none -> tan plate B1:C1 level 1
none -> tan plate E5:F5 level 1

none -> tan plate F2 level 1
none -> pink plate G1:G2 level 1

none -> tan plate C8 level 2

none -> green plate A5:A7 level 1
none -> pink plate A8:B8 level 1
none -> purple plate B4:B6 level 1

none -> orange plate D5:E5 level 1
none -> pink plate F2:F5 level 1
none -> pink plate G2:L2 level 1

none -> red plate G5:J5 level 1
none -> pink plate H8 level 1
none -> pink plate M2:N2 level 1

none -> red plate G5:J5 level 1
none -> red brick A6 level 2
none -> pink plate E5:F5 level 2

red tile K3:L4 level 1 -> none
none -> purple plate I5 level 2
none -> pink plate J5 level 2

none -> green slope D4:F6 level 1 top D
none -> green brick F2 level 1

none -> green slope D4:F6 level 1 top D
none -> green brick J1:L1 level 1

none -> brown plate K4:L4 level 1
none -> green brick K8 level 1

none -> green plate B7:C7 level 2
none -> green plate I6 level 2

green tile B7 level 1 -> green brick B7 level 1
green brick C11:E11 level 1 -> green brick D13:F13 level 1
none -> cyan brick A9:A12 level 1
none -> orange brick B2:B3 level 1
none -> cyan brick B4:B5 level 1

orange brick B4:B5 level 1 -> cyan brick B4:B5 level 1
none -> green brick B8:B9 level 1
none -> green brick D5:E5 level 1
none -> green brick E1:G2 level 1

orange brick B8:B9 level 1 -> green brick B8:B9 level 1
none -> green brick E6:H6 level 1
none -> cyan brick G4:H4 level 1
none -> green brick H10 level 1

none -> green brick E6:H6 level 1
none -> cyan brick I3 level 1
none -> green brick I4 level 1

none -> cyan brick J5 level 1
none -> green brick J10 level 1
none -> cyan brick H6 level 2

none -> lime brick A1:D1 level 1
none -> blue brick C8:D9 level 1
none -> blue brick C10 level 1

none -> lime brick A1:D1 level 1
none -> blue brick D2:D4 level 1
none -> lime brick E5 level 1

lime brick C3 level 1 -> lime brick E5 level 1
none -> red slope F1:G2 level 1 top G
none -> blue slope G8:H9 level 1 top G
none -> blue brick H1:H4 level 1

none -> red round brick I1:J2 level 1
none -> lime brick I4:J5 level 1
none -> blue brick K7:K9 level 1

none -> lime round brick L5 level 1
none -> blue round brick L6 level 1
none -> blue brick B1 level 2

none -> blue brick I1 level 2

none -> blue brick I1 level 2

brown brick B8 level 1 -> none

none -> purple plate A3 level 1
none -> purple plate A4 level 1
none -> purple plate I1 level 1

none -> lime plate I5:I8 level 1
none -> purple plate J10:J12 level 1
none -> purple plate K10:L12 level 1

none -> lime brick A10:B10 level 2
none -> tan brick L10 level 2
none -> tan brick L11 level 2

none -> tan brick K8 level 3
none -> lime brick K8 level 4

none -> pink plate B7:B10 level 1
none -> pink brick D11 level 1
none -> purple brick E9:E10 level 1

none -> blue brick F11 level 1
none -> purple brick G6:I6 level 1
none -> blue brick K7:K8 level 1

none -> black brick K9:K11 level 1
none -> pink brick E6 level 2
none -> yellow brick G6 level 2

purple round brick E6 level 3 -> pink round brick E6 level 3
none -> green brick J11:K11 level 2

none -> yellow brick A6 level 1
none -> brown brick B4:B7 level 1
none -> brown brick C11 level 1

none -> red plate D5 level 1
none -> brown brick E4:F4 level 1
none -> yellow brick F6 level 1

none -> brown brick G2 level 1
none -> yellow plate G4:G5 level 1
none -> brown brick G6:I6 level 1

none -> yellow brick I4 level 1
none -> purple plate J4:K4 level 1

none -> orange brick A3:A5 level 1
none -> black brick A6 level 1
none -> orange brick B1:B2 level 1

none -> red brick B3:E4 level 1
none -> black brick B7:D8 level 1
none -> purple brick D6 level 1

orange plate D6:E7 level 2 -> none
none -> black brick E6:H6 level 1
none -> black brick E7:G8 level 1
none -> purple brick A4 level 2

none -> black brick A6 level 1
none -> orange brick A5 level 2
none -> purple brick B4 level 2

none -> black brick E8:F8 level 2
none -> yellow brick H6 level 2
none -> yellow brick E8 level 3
|---|
◆ TASK TO CARRY OUT:
Look for the string "pink" in the listing above and copy every line holding it.

◆ TASK ANSWER:
none -> pink plate G1:G2 level 1
none -> pink plate A8:B8 level 1
none -> pink plate F2:F5 level 1
none -> pink plate G2:L2 level 1
none -> pink plate H8 level 1
none -> pink plate M2:N2 level 1
none -> pink plate E5:F5 level 2
none -> pink plate J5 level 2
none -> pink plate B7:B10 level 1
none -> pink brick D11 level 1
none -> pink brick E6 level 2
purple round brick E6 level 3 -> pink round brick E6 level 3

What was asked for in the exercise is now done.